The required result is the number of lines below that hold the word "moved", stated without anything else.

####

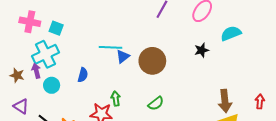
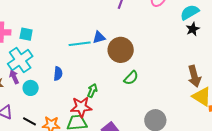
black star: (202, 50) -> (193, 29), moved
blue triangle: (123, 56) -> (99, 37), moved, turned 32
green arrow: (116, 99) -> (92, 91), turned 40
green semicircle: (156, 103) -> (131, 78), moved

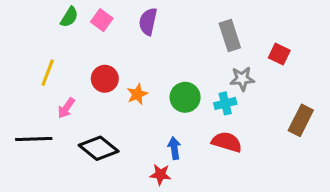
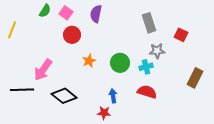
yellow line: (48, 73) -> (12, 30), moved
red circle: (105, 79) -> (72, 35), moved
pink arrow: (66, 108) -> (43, 70), size x1.6

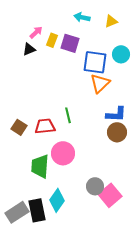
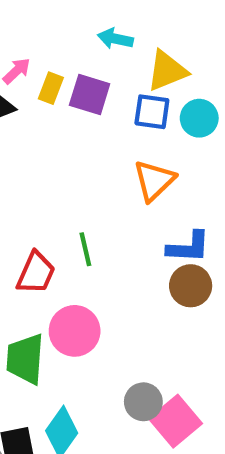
yellow triangle: (111, 21) -> (167, 71), moved, size x1.5
blue square: (95, 62) -> (152, 112), moved, size x0.7
red trapezoid: (45, 126) -> (36, 273), turned 120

####

◆ **Answer to the exercise**
7